Search the entries for the word "none". Copy every line that holds it.
--- --- ---
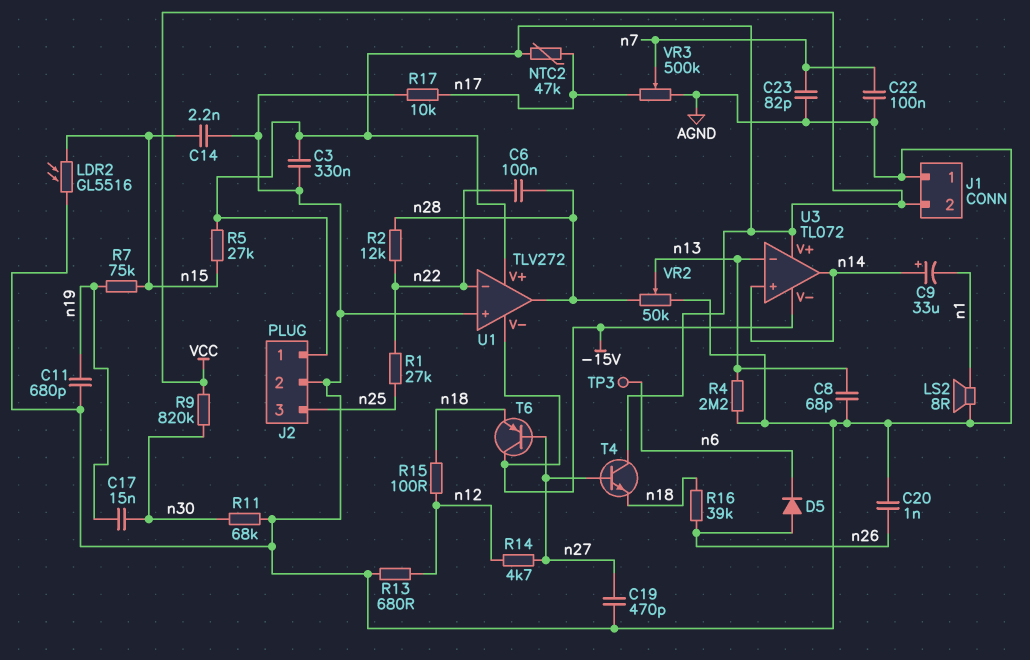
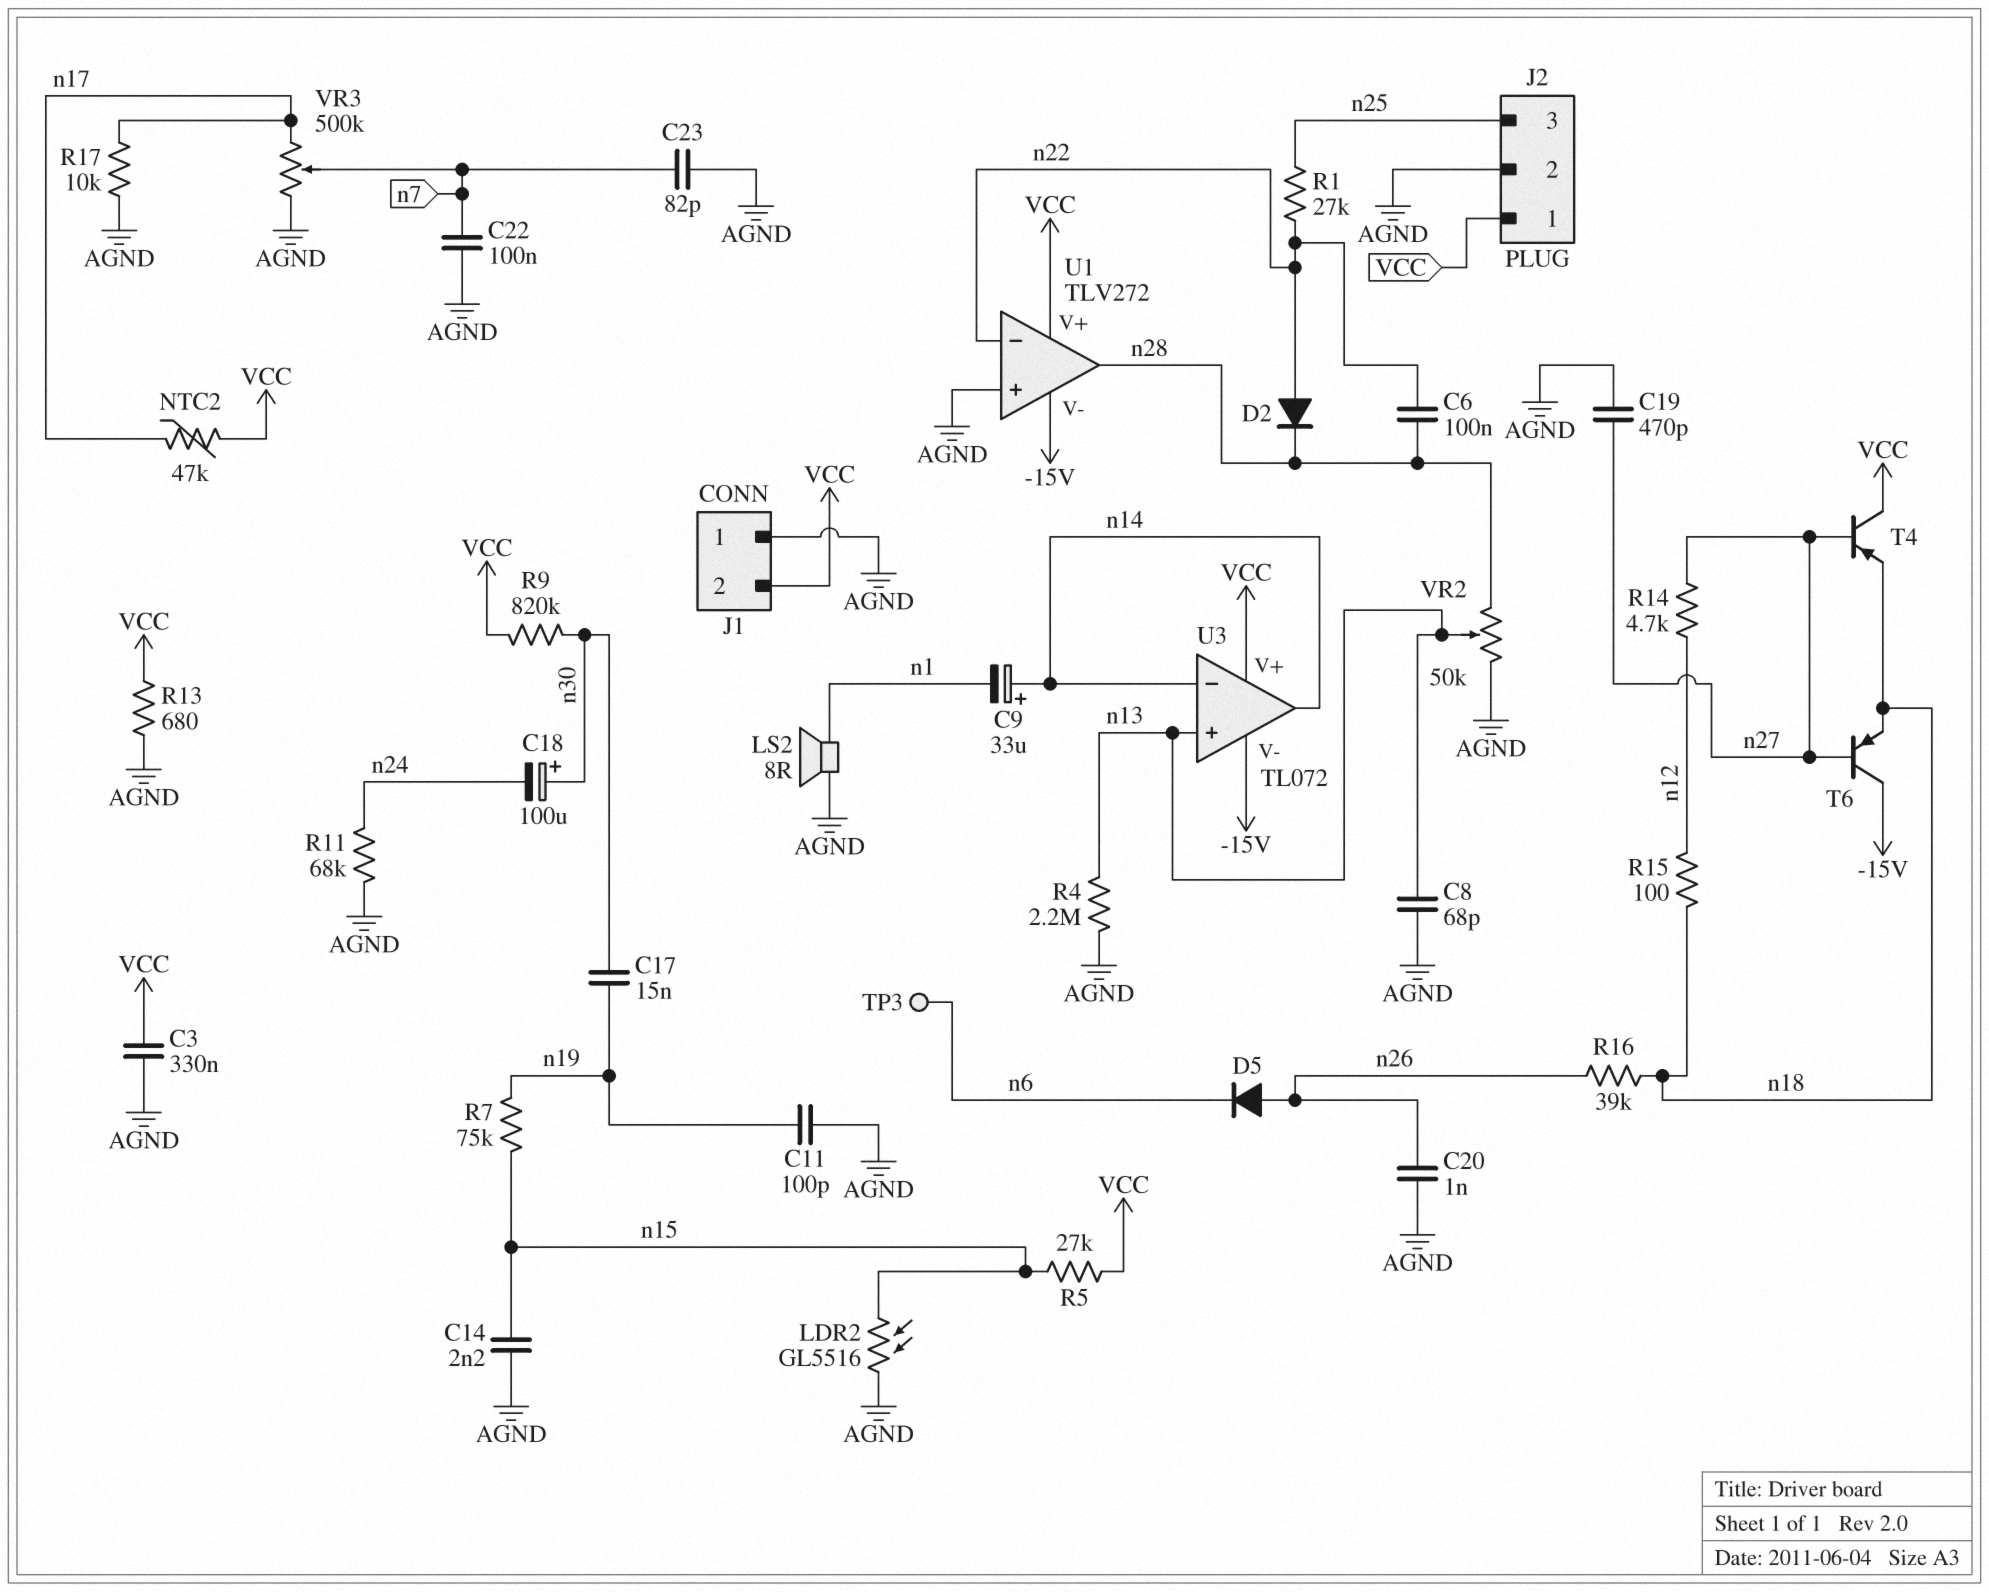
C11: 680pF (AGND, n19) -> 100pF (AGND, n19)
C18: none -> 100uF (plus n30, minus n24)
D2: none -> diode (A n22, K n28)
R2: 12k (n22, n28) -> none
R11: 68k (AGND, n30) -> 68k (AGND, n24)
R13: 680 (AGND, n12) -> 680 (AGND, VCC)
T4: NPN (B n27, C VCC, E n18) -> PNP (B n27, C VCC, E n18)
U3 pin in+: n14 -> n13
U3 pin in-: n13 -> n14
--- --- ---
Task answer:
C18: none -> 100uF (plus n30, minus n24)
D2: none -> diode (A n22, K n28)
R2: 12k (n22, n28) -> none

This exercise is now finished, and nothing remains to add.